* _Aim of the task_:
Could you retype the records below exactly as they appear, skipping any pictures?

━━ Provided material

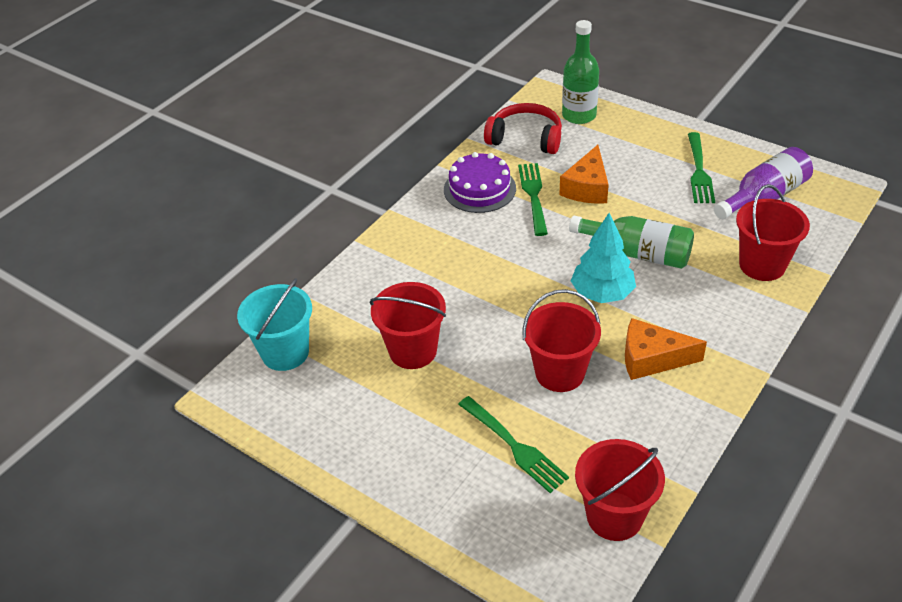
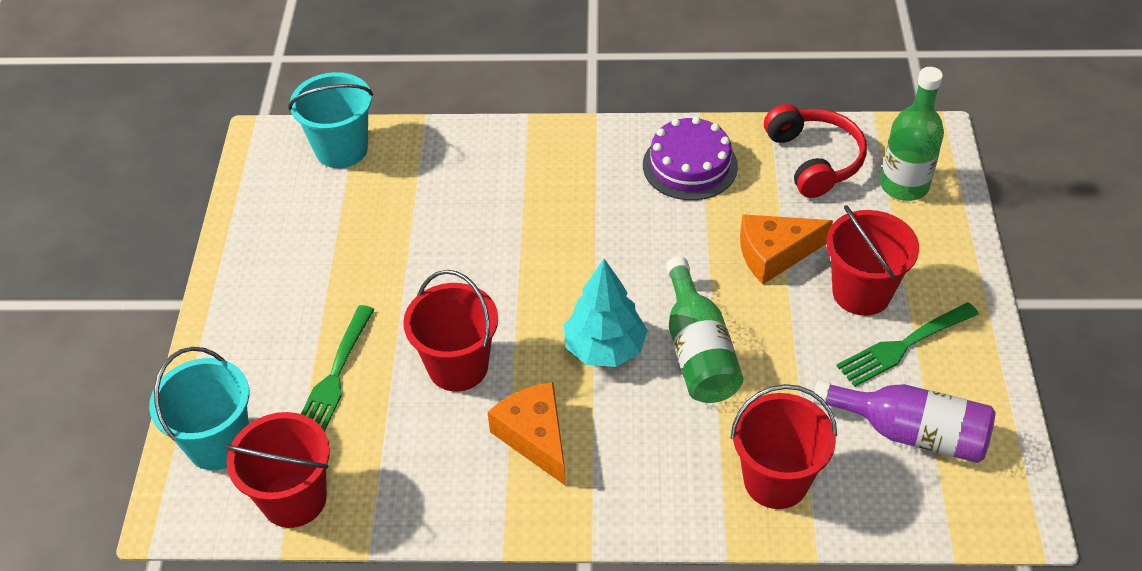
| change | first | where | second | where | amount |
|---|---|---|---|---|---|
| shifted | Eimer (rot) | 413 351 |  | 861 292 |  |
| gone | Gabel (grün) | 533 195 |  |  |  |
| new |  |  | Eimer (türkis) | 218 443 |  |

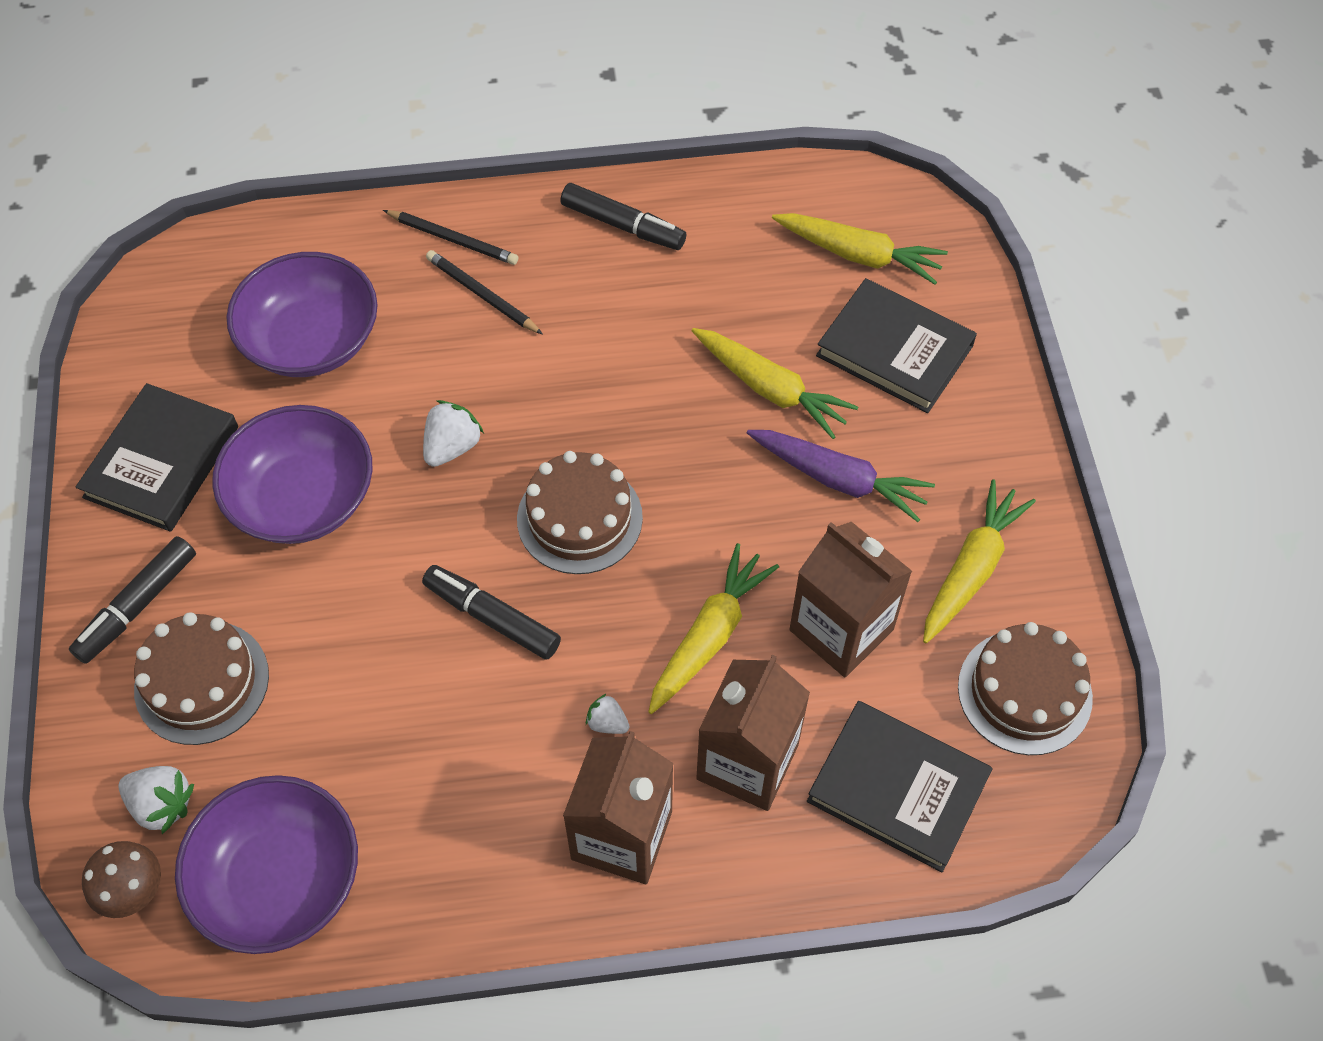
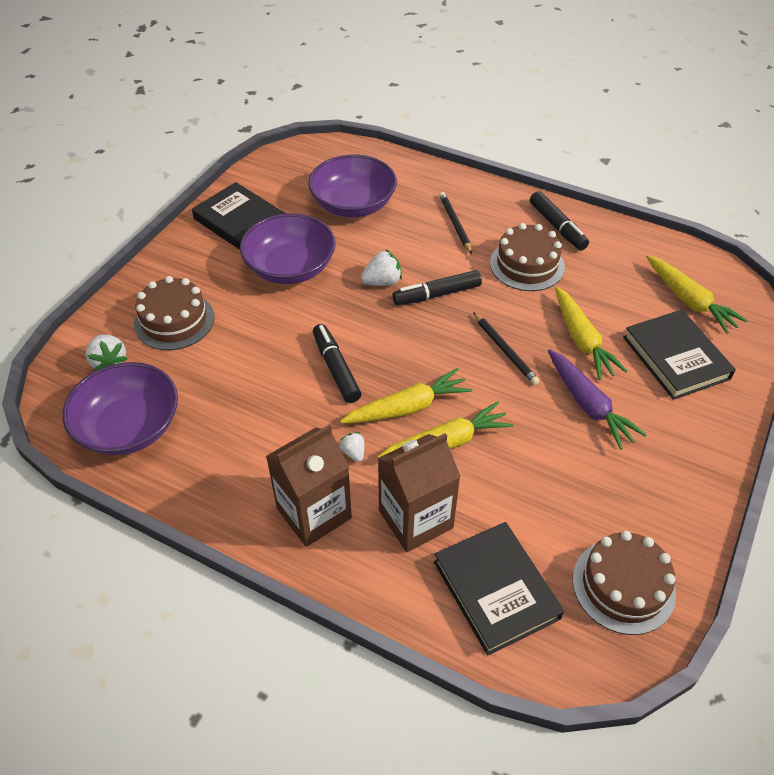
| change | first | where | second | where | amount |
|---|---|---|---|---|---|
| shifted | Filzstift (schwarz) | 137 606 |  | 436 294 |  |
| rotated | Buch (schwarz) | 162 462 |  | 240 221 | 75 degrees clockwise |
| gone | Pilz (braun) | 133 890 |  |  |  |
| shifted | Bleistift (schwarz) | 452 239 |  | 504 350 |  |
| shifted | Kuchen (braun) | 579 518 |  | 527 265 |  |
| gone | Getränkekarton (braun) | 841 630 |  |  |  |
| shifted | Karotte (gelb) | 971 569 |  | 407 407 |  |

━━━━

* _Solution_:
| change | first | where | second | where | amount |
|---|---|---|---|---|---|
| shifted | Eimer (rot) | 413 351 |  | 861 292 |  |
| gone | Gabel (grün) | 533 195 |  |  |  |
| new |  |  | Eimer (türkis) | 218 443 |  |

| change | first | where | second | where | amount |
|---|---|---|---|---|---|
| shifted | Filzstift (schwarz) | 137 606 |  | 436 294 |  |
| rotated | Buch (schwarz) | 162 462 |  | 240 221 | 75 degrees clockwise |
| gone | Pilz (braun) | 133 890 |  |  |  |
| shifted | Bleistift (schwarz) | 452 239 |  | 504 350 |  |
| shifted | Kuchen (braun) | 579 518 |  | 527 265 |  |
| gone | Getränkekarton (braun) | 841 630 |  |  |  |
| shifted | Karotte (gelb) | 971 569 |  | 407 407 |  |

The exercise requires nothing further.